#### WORK TO BE COMPLETED:
Beginning with the line that holds "(620, 404) = (519, 308): pink", set down each line of the data below through the very last, exactly as given, and nothing beyond that.

#### SOURCE DATA:
Content starts
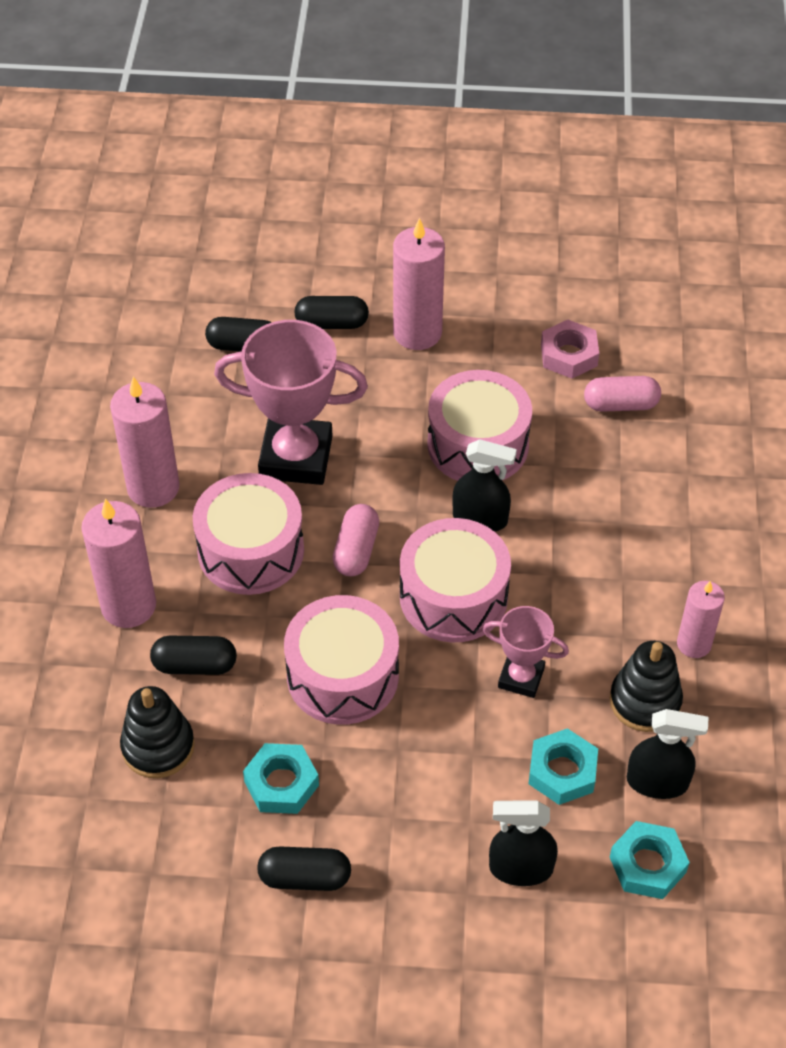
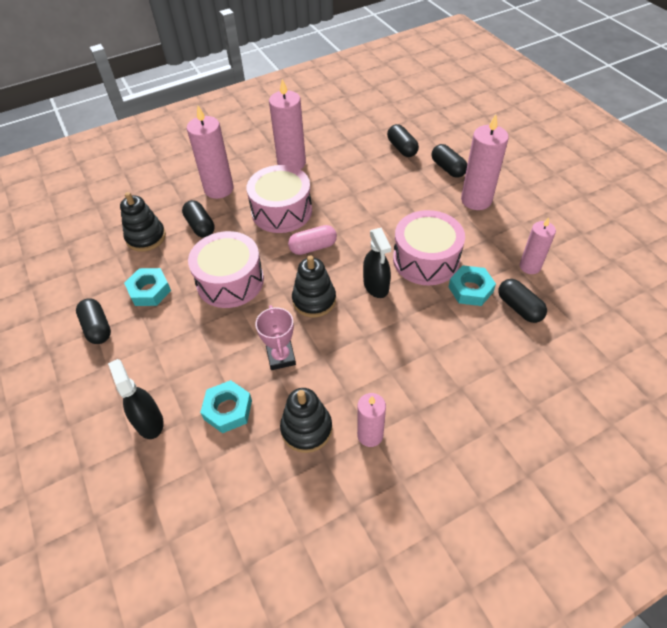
camera: 60 degrees right, 0 degrees up
(296, 457) = (351, 198): pink trophy -> none
(453, 597) = (314, 300): pink drum -> black stacking toy
(568, 355) = (530, 266): pink nut -> pink candle
(620, 404) = (519, 308): pink capsule -> black capsule
(647, 864) = (185, 490): turquoise nut -> turquoise nut (470, 289)
(657, 782) = (250, 465): black spray bottle -> none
Content ends
#### FINAL ANSWER:
(620, 404) = (519, 308): pink capsule -> black capsule
(647, 864) = (185, 490): turquoise nut -> turquoise nut (470, 289)
(657, 782) = (250, 465): black spray bottle -> none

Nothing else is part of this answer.